** Exercise inputs follows **

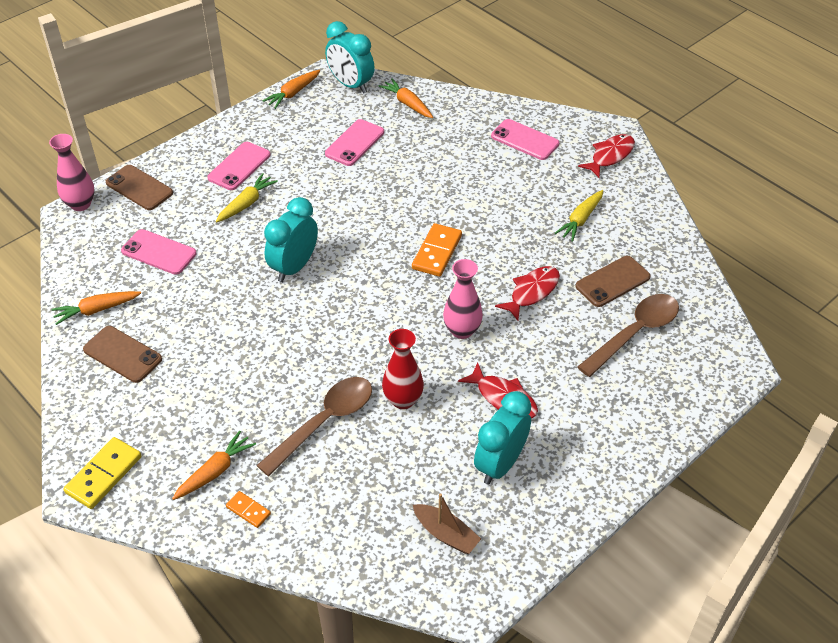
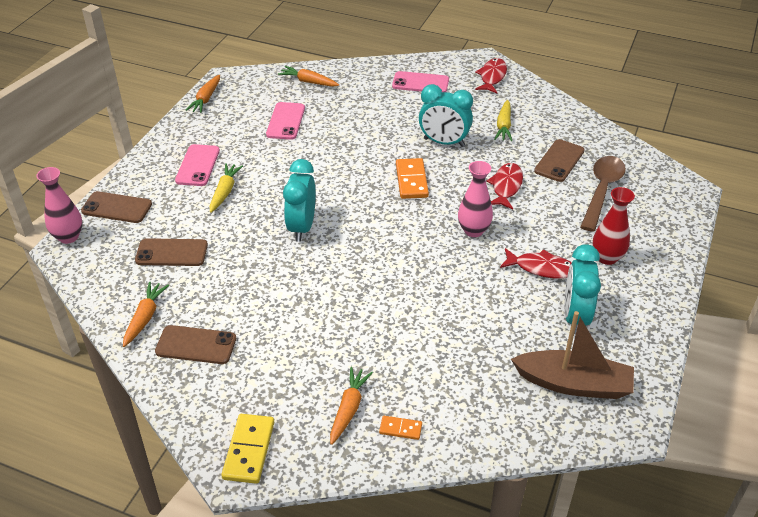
camera: 25 degrees left, 5 degrees down
(96, 310) = (145, 317): orange carrot -> orange carrot turned 150 degrees clockwise
(159, 252) = (171, 253): pink phone -> brown phone
(324, 422) = (414, 336): brown spoon -> none
(351, 85) = (251, 80): turquoise clock -> turquoise clock (444, 142)
(403, 400) = (465, 297): red vase -> red vase (607, 258)
(446, 534) = (574, 384): brown boat -> brown boat, size x1.72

** End of Exercise inputs **

Quote only the lines from the one containing "(403, 400) = (465, 297): red" through the final line of the records, with both ends included.

■ Exercise result ■
(403, 400) = (465, 297): red vase -> red vase (607, 258)
(446, 534) = (574, 384): brown boat -> brown boat, size x1.72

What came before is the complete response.